Taking the line that contains "TOF pin VIN: GND -> VIN" as the starting point, give again exactly every line up to and including the last line of the records below.

**TASK DATA**
=== Begin Enclosure ===
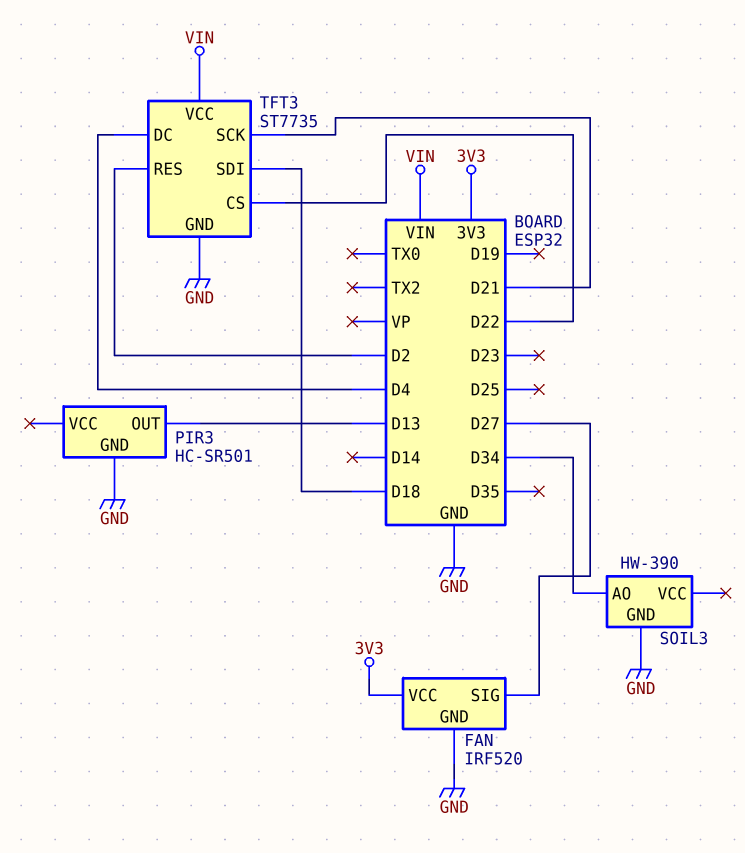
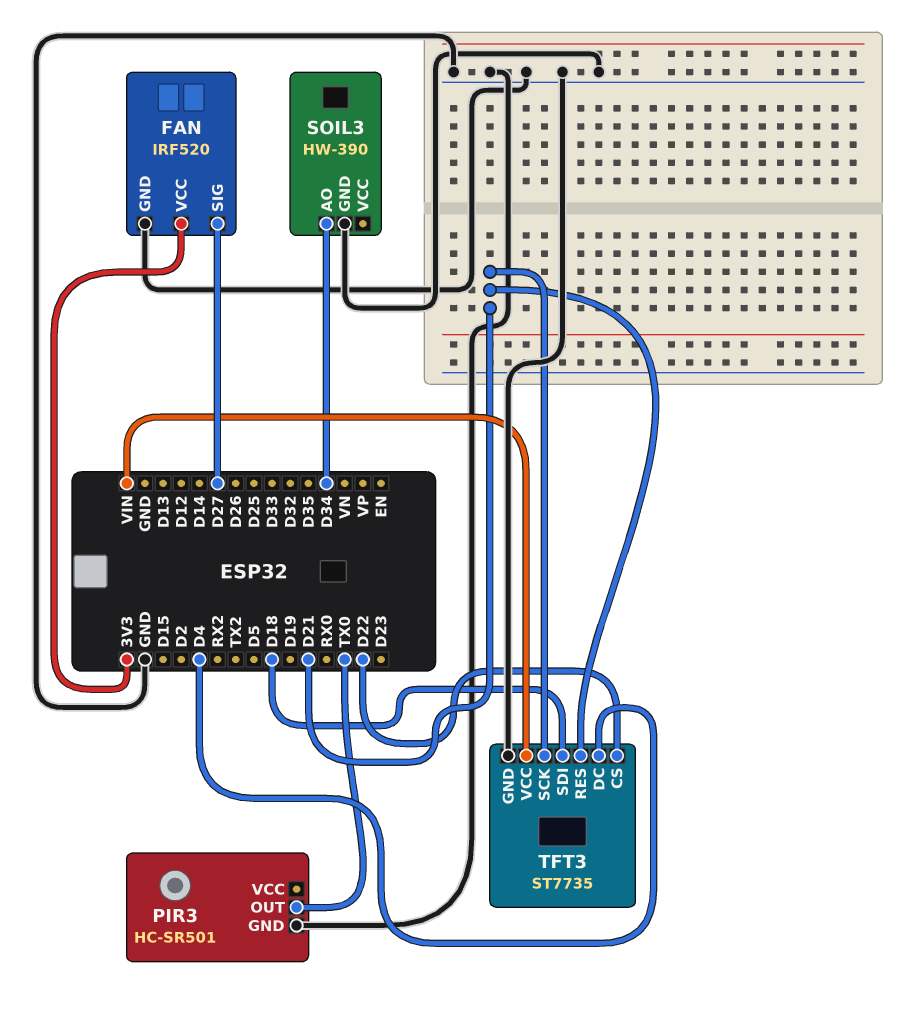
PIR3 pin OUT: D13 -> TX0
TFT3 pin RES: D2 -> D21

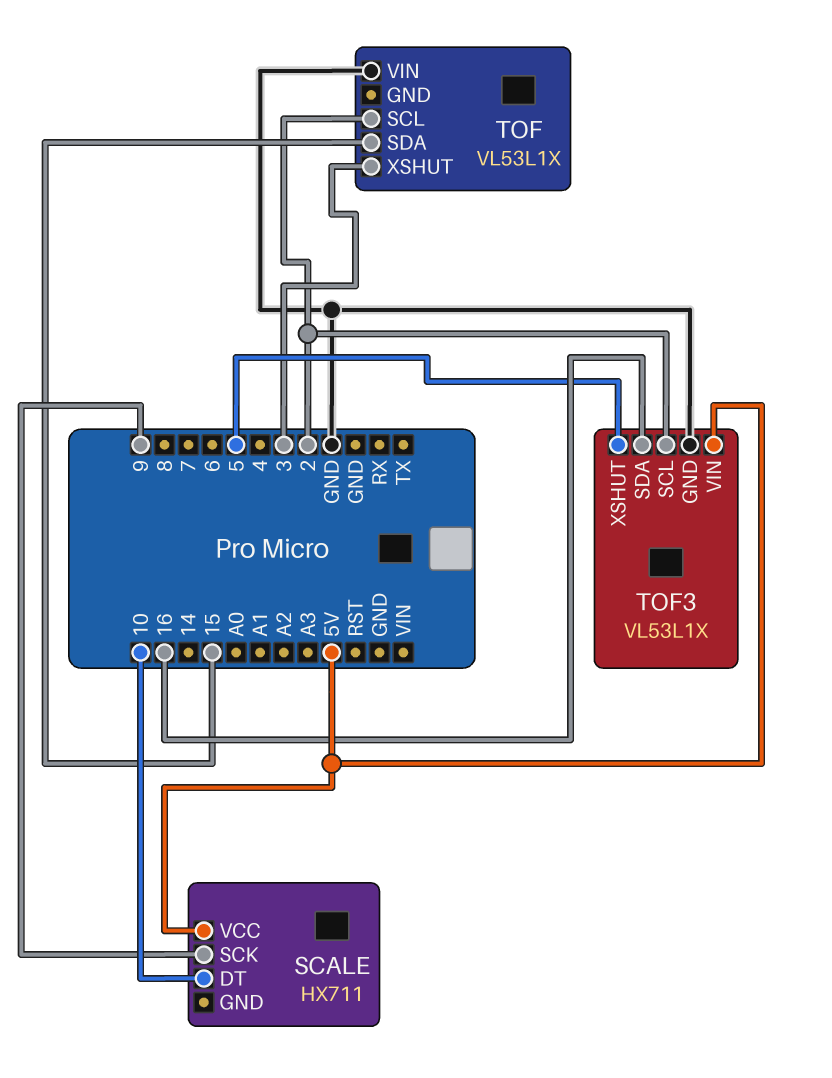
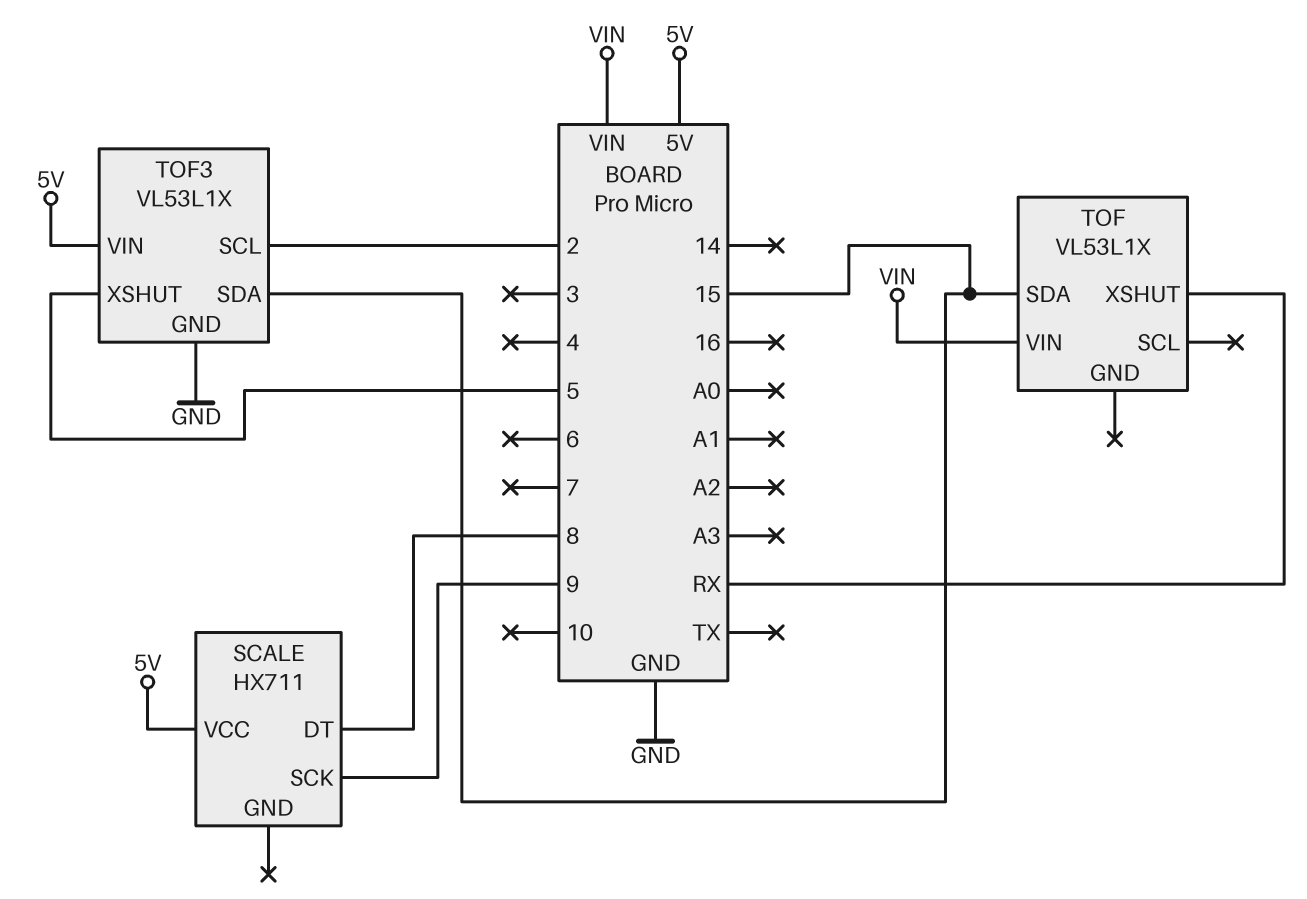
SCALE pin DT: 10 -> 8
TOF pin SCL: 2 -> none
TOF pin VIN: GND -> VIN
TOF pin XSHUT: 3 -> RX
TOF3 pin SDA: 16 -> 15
=== End Enclosure ===
**EXERCISE RESPONSE**
TOF pin VIN: GND -> VIN
TOF pin XSHUT: 3 -> RX
TOF3 pin SDA: 16 -> 15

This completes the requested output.